Exercise instructions:
Run through the data and copy out every line that mentions the word "yellow".

▬▬▬

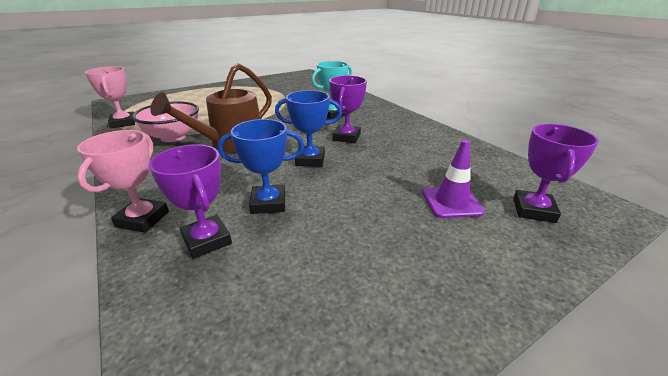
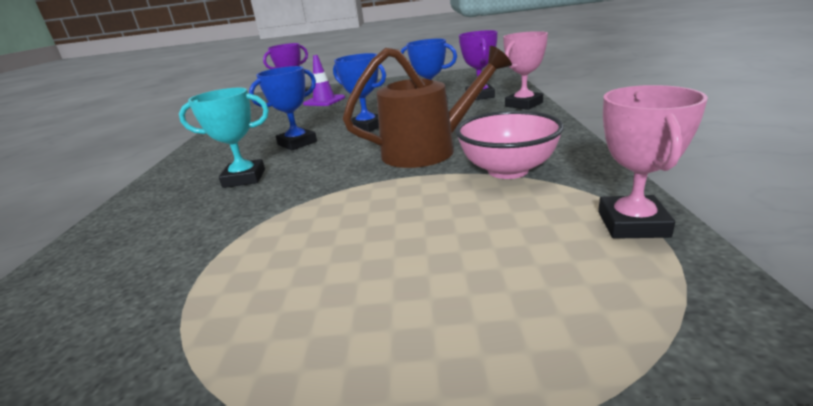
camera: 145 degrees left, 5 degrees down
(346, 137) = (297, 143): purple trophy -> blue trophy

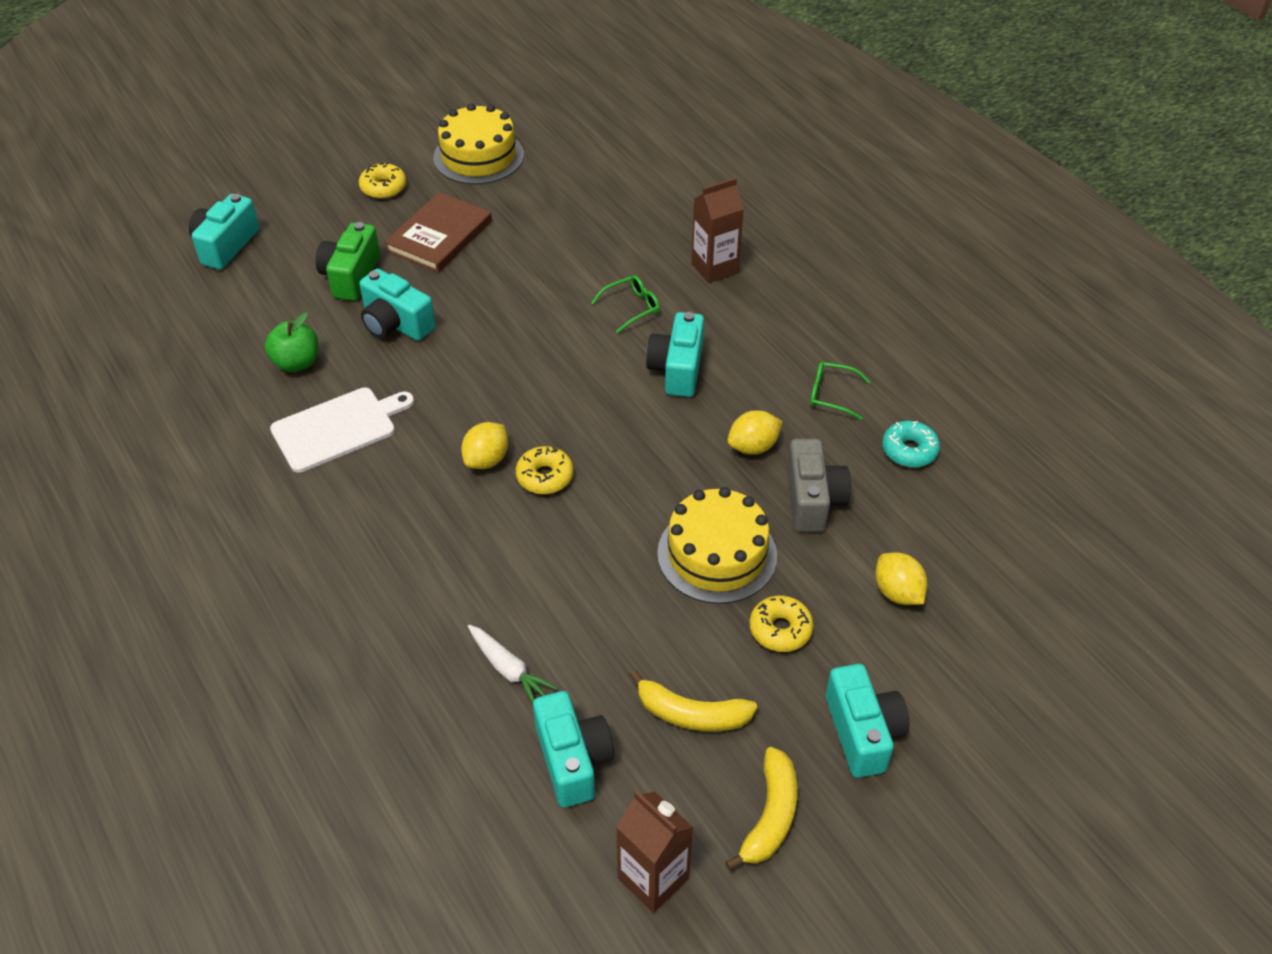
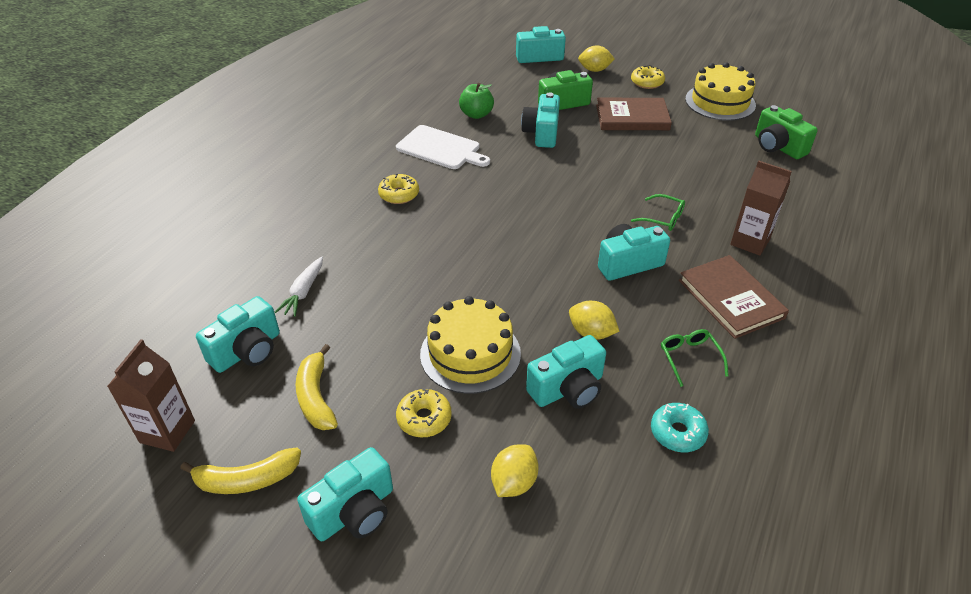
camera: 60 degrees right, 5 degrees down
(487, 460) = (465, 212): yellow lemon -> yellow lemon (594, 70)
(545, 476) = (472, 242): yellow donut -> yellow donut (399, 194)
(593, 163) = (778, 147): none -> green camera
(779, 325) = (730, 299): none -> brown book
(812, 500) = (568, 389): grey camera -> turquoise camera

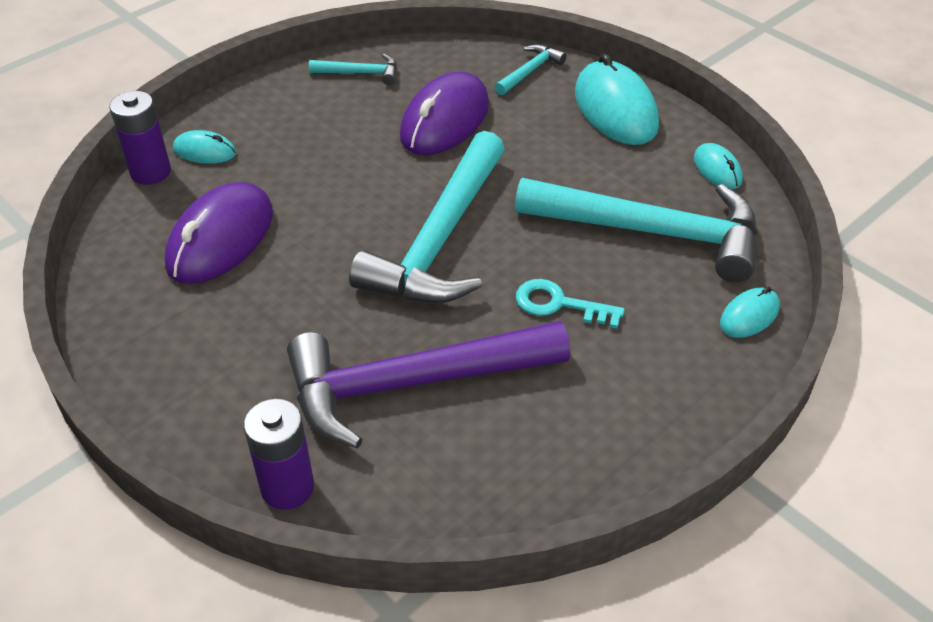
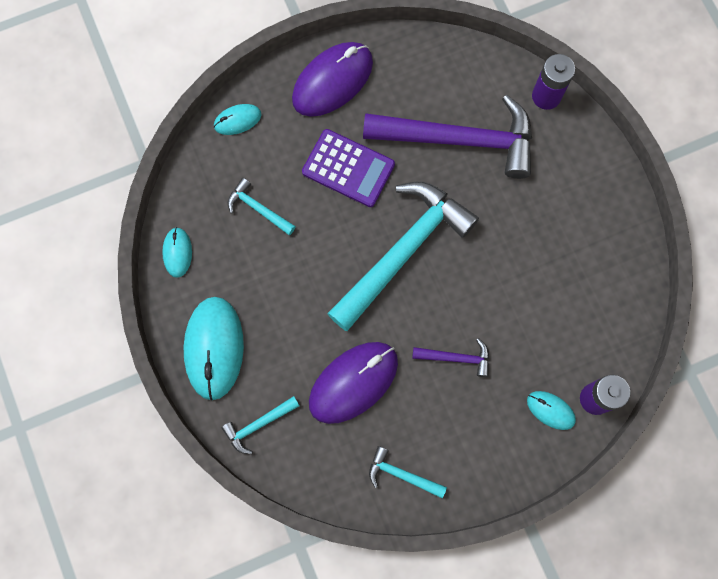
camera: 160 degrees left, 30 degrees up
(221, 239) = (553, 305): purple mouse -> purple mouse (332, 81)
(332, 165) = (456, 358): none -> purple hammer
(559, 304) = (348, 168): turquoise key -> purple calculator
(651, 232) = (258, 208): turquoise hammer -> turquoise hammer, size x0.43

▬▬▬

Response for this exercise:
(487, 460) = (465, 212): yellow lemon -> yellow lemon (594, 70)
(545, 476) = (472, 242): yellow donut -> yellow donut (399, 194)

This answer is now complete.